WHAT THIS TASK INVOLVES — Find the line holding "green bell: 3 -> 5" in the entries below. Give it again exactly, along with every line after it up to and including the line holding "brown bucket: 2 -> 1".

==== ENTRIES SUPPLIED ====

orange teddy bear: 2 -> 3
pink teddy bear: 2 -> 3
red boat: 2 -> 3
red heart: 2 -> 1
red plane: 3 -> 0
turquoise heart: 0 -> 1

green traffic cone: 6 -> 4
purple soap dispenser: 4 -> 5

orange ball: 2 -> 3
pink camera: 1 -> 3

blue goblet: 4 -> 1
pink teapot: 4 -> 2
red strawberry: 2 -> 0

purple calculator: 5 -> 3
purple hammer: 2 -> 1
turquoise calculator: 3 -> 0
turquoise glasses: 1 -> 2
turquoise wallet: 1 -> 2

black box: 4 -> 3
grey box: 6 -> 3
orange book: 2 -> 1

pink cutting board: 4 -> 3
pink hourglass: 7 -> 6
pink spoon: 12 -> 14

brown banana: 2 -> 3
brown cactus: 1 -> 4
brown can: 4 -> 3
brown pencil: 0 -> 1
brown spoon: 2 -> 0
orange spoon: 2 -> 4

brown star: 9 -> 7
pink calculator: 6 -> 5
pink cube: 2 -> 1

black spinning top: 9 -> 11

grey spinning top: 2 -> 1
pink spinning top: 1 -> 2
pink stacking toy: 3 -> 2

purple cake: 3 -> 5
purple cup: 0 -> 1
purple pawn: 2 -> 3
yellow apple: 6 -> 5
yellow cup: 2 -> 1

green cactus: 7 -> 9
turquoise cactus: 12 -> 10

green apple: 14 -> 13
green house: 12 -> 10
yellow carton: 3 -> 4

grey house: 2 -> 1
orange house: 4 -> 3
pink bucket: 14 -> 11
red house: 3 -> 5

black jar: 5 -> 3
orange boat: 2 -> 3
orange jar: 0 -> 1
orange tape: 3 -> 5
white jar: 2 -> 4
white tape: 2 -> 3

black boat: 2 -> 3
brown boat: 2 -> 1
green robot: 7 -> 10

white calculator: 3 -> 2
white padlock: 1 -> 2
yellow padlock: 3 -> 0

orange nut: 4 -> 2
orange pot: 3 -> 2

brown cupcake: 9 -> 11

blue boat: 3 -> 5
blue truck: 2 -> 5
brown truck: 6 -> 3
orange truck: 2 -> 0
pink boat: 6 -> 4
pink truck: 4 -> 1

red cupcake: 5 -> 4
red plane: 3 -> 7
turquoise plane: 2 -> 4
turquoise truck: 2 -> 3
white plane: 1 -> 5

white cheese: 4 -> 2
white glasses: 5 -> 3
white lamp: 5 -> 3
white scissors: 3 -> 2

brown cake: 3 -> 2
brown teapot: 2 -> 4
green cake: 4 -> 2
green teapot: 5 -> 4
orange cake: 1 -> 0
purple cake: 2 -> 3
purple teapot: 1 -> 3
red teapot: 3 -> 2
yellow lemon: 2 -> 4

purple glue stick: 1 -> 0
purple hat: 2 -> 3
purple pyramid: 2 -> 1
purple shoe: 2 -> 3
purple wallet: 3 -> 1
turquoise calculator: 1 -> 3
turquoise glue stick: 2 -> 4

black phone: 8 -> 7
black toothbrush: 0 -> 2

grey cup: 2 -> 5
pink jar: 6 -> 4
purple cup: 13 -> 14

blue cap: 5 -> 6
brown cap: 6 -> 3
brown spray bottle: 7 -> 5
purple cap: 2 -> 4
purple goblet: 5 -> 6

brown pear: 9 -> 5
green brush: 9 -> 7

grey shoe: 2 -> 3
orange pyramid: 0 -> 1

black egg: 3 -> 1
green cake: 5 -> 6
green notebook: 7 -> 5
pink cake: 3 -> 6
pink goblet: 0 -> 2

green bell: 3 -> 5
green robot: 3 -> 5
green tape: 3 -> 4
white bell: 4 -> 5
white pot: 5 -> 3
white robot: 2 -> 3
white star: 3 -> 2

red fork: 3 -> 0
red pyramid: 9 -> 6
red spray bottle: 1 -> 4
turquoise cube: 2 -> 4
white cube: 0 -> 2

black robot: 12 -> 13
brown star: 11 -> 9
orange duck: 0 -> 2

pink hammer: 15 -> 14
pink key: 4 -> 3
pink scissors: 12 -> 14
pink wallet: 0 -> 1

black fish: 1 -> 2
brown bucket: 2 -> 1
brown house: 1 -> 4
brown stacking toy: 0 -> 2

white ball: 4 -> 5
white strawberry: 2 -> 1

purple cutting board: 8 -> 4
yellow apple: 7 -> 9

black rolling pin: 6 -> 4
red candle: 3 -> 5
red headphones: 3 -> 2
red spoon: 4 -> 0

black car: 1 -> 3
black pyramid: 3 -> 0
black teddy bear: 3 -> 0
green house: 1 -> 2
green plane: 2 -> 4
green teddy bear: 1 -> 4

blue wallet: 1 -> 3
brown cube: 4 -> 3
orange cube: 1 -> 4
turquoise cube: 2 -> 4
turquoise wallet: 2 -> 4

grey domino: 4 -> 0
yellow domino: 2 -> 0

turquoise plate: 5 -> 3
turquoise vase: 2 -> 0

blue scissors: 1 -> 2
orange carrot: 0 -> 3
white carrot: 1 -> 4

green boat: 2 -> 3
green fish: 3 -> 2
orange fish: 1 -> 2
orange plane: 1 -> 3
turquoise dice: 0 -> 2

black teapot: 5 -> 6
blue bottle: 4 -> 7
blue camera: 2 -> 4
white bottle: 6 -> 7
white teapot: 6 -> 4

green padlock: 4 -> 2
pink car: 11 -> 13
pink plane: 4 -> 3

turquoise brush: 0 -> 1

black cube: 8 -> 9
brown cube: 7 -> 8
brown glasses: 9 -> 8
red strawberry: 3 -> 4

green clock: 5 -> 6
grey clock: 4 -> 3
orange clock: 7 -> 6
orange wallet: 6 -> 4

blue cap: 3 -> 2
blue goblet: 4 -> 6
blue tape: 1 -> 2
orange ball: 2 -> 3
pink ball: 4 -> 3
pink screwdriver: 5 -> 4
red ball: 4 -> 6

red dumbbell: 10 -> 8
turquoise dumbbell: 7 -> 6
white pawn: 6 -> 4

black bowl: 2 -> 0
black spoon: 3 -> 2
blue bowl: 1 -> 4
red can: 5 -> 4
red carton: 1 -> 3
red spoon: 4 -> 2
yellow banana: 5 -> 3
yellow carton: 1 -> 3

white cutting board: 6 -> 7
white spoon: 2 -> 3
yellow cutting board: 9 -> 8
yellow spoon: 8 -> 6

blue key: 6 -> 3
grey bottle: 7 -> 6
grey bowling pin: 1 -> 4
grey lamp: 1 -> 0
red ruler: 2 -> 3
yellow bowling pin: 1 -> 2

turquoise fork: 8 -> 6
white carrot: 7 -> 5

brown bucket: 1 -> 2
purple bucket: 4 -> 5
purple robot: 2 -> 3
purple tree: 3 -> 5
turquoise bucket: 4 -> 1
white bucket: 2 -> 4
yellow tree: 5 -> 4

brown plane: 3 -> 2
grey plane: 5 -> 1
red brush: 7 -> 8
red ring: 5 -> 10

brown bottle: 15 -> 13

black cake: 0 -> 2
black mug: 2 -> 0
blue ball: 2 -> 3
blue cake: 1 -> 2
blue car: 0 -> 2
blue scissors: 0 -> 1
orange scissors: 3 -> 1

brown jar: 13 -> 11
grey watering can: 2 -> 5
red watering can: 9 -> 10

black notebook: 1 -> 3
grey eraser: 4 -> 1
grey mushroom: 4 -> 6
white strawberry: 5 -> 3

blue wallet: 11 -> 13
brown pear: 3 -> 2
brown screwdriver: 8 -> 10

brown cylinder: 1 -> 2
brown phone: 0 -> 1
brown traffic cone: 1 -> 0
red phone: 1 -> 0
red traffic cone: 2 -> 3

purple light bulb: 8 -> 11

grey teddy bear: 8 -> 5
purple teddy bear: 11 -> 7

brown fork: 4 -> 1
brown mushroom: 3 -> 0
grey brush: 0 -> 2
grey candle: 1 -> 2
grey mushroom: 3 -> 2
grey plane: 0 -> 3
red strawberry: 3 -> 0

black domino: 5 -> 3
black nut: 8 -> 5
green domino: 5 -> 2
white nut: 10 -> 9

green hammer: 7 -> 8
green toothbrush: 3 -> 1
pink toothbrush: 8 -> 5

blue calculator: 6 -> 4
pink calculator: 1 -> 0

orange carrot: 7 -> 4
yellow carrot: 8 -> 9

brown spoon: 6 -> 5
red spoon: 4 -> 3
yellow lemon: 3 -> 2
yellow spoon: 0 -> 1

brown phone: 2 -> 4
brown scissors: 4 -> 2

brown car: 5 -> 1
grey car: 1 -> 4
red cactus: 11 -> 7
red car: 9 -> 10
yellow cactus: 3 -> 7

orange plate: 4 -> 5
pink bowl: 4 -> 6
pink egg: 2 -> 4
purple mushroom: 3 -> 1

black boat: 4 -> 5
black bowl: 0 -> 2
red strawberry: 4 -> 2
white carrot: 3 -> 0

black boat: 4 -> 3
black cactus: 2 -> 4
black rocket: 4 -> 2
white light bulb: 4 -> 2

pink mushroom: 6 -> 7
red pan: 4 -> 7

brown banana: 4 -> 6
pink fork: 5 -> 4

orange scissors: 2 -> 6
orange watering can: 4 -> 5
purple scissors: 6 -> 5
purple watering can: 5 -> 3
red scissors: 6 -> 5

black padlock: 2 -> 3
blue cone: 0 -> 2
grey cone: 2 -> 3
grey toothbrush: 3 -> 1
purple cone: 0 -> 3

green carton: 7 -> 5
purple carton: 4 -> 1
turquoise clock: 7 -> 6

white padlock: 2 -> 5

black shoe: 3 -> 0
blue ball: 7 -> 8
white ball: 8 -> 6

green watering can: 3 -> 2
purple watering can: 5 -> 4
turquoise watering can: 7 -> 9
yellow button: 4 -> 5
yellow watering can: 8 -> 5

====

SOLUTION TO THIS PROBLEM —
green bell: 3 -> 5
green robot: 3 -> 5
green tape: 3 -> 4
white bell: 4 -> 5
white pot: 5 -> 3
white robot: 2 -> 3
white star: 3 -> 2

red fork: 3 -> 0
red pyramid: 9 -> 6
red spray bottle: 1 -> 4
turquoise cube: 2 -> 4
white cube: 0 -> 2

black robot: 12 -> 13
brown star: 11 -> 9
orange duck: 0 -> 2

pink hammer: 15 -> 14
pink key: 4 -> 3
pink scissors: 12 -> 14
pink wallet: 0 -> 1

black fish: 1 -> 2
brown bucket: 2 -> 1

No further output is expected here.